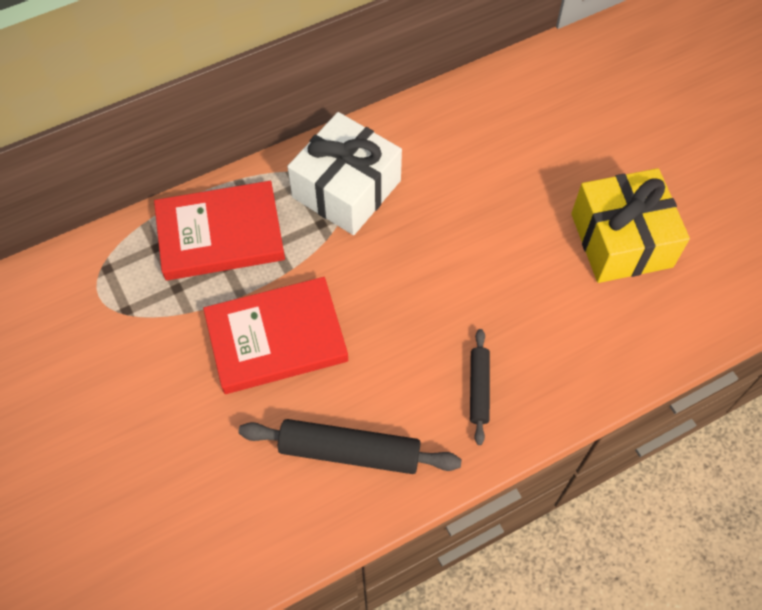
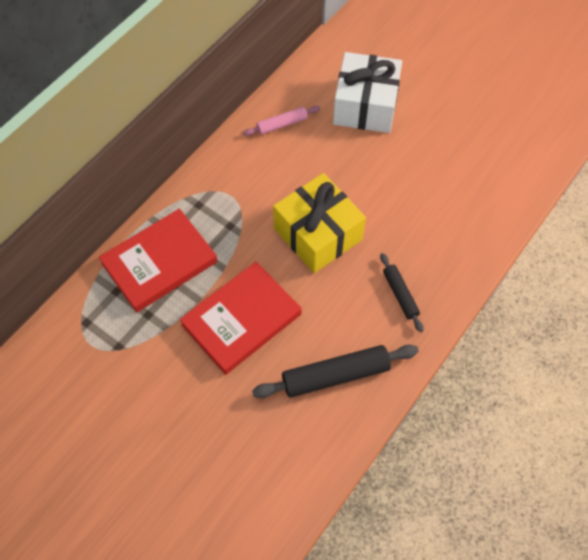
camera: 25 degrees left, 0 degrees up
white gift [287,112,402,235] -> white gift moved to [333,52,402,133]
yellow gift [571,168,690,283] -> yellow gift moved to [273,173,366,273]
none -> pink rolling pin [243,106,320,136]

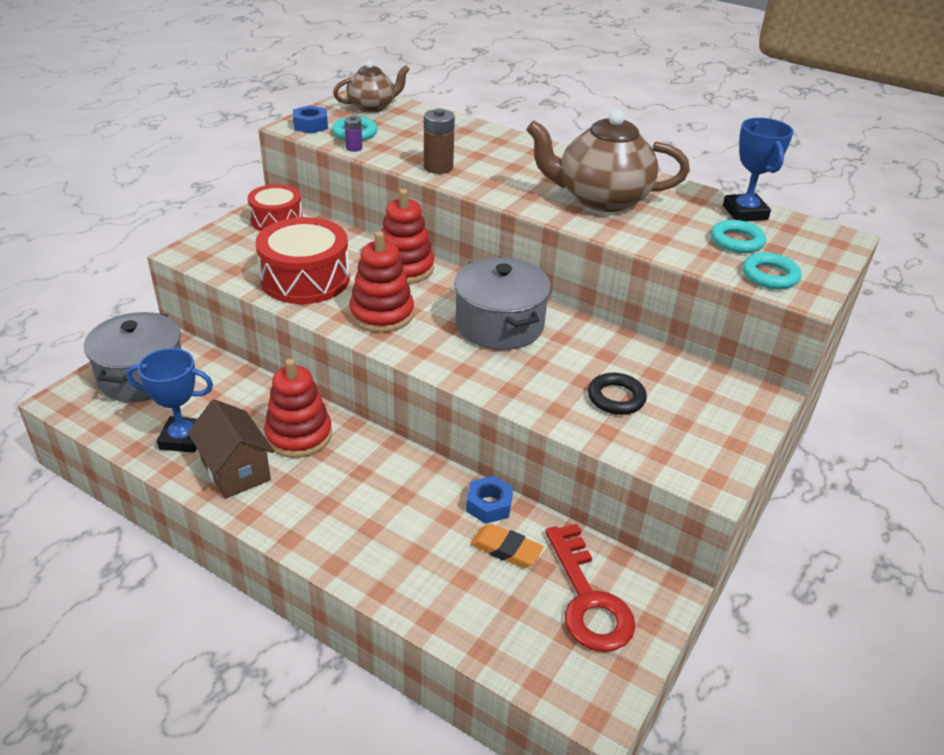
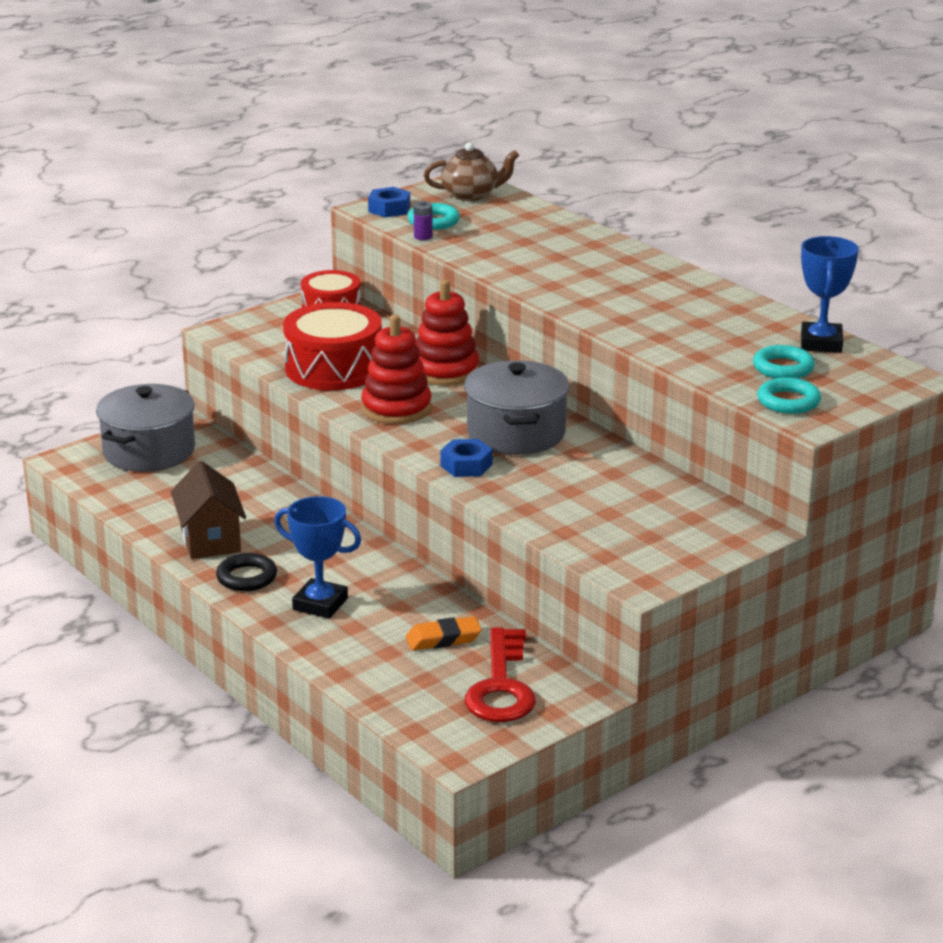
camera: 20 degrees right, 10 degrees down
blue trophy [126,348,213,453] -> blue trophy moved to [274,496,361,619]
red stacking toy [264,358,332,458] -> none
brown battery [424,109,455,174] -> none
blue nut [466,476,513,524] -> blue nut moved to [440,439,492,477]
orange eraser [470,524,544,568] -> orange eraser turned 60 degrees counterclockwise [406,616,482,650]
brown teapot [526,109,690,212] -> none
black ring [588,373,647,415] -> black ring moved to [216,553,277,591]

■ ■ ■

◆ What you should do
Please retype, exactly and only, the lines from the one holding "white gift [287,112,402,235]" to the end of the entries, both ends included, without any pictures.

◆ Answer below
white gift [287,112,402,235] -> white gift moved to [333,52,402,133]
yellow gift [571,168,690,283] -> yellow gift moved to [273,173,366,273]
none -> pink rolling pin [243,106,320,136]

camera: 20 degrees right, 10 degrees down
blue trophy [126,348,213,453] -> blue trophy moved to [274,496,361,619]
red stacking toy [264,358,332,458] -> none
brown battery [424,109,455,174] -> none
blue nut [466,476,513,524] -> blue nut moved to [440,439,492,477]
orange eraser [470,524,544,568] -> orange eraser turned 60 degrees counterclockwise [406,616,482,650]
brown teapot [526,109,690,212] -> none
black ring [588,373,647,415] -> black ring moved to [216,553,277,591]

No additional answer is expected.